WHAT THE TASK ASKS »
Below are some entries; reproduce them exactly and leave every picture out.
--- SUPPLIED DATA ---
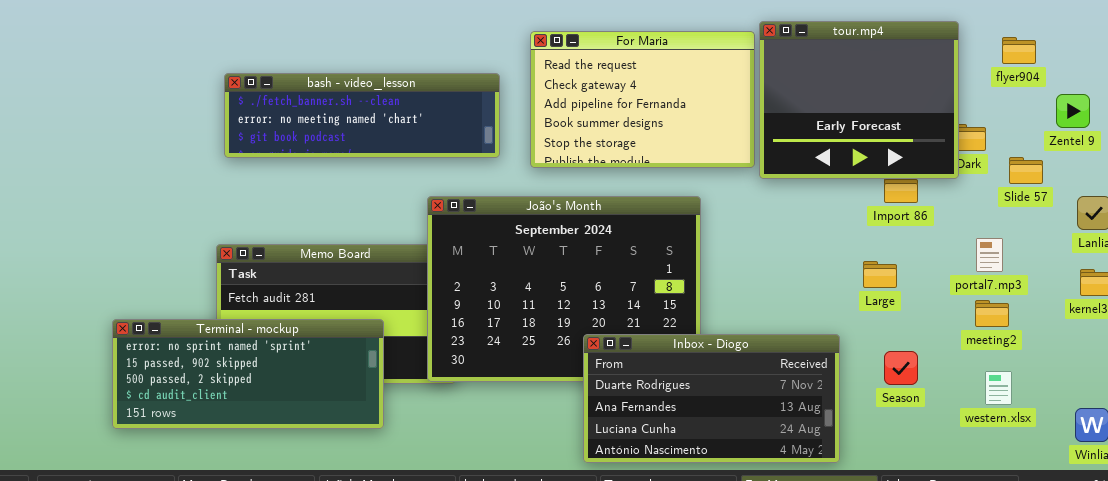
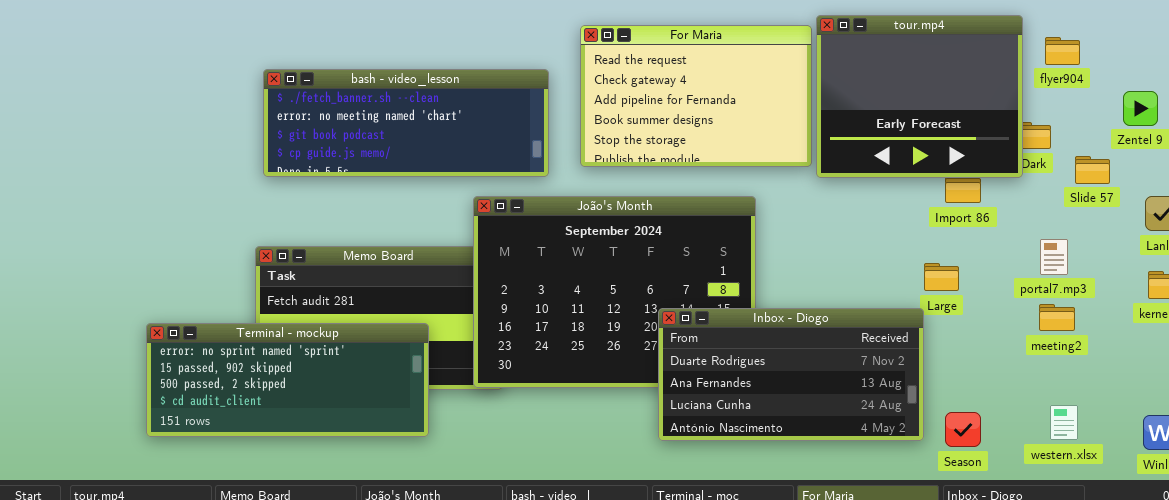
flyer904: [1002,37,1036,64] -> [1045,37,1080,65], moved
bash - video_lesson: [224,73,500,158] -> [263,69,549,177], resized
Inbox - Diogo: [583,334,840,463] -> [658,308,924,441], moved
Season: [884,351,918,385] -> [945,412,981,447], moved
western.xlsx: [985,371,1012,405] -> [1050,405,1078,440], moved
---
SOLUTION »
flyer904: [1002,37,1036,64] -> [1045,37,1080,65], moved
bash - video_lesson: [224,73,500,158] -> [263,69,549,177], resized
Inbox - Diogo: [583,334,840,463] -> [658,308,924,441], moved
Season: [884,351,918,385] -> [945,412,981,447], moved
western.xlsx: [985,371,1012,405] -> [1050,405,1078,440], moved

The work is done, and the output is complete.